-- Task instructions --
Leave the images out and repeat the data exactly as given.
Start of Given information
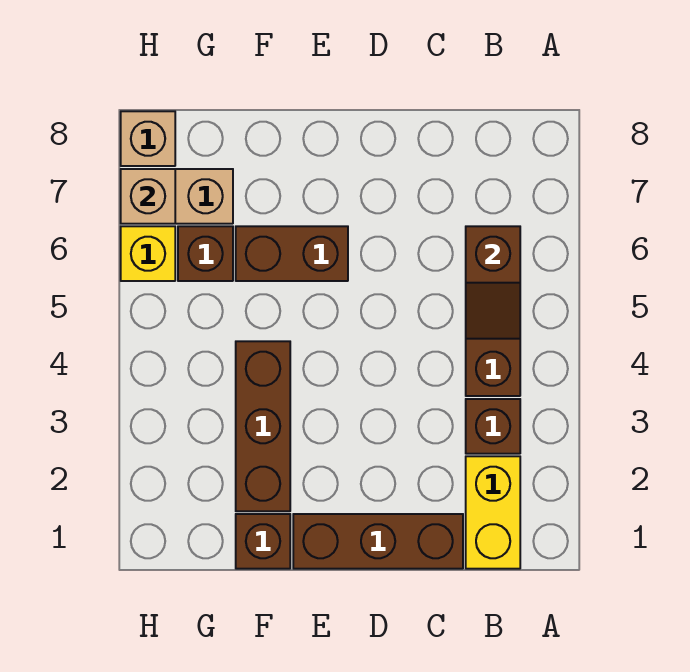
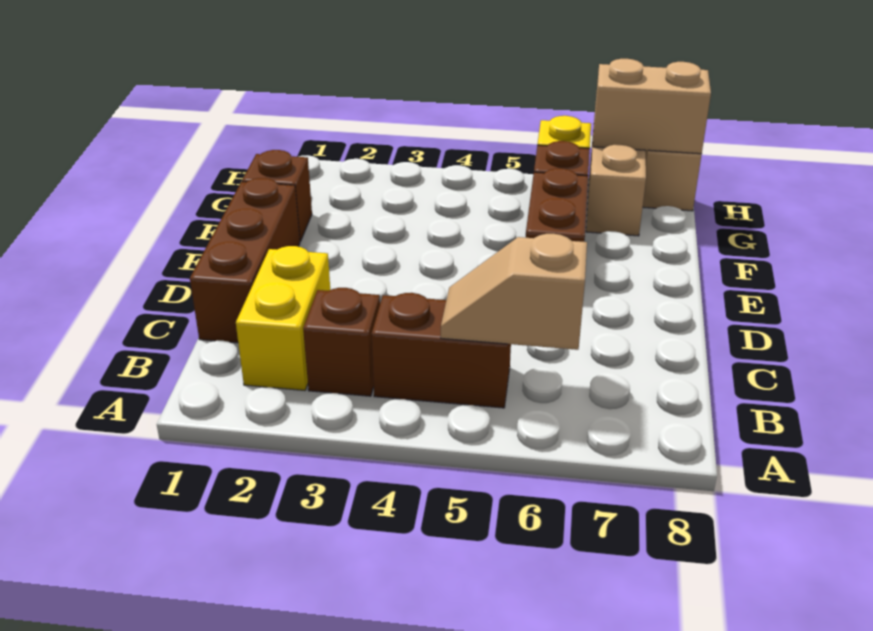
yellow brick B1:B2 level 1 -> yellow brick B2:C2 level 1
brown slope B5:B6 level 2 top 6 -> tan slope B5:B6 level 2 top 6
brown brick F2:F4 level 1 -> none
tan brick H7 level 2 -> tan brick H7:H8 level 2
End of Given information
-- Output of the exercise --
yellow brick B1:B2 level 1 -> yellow brick B2:C2 level 1
brown slope B5:B6 level 2 top 6 -> tan slope B5:B6 level 2 top 6
brown brick F2:F4 level 1 -> none
tan brick H7 level 2 -> tan brick H7:H8 level 2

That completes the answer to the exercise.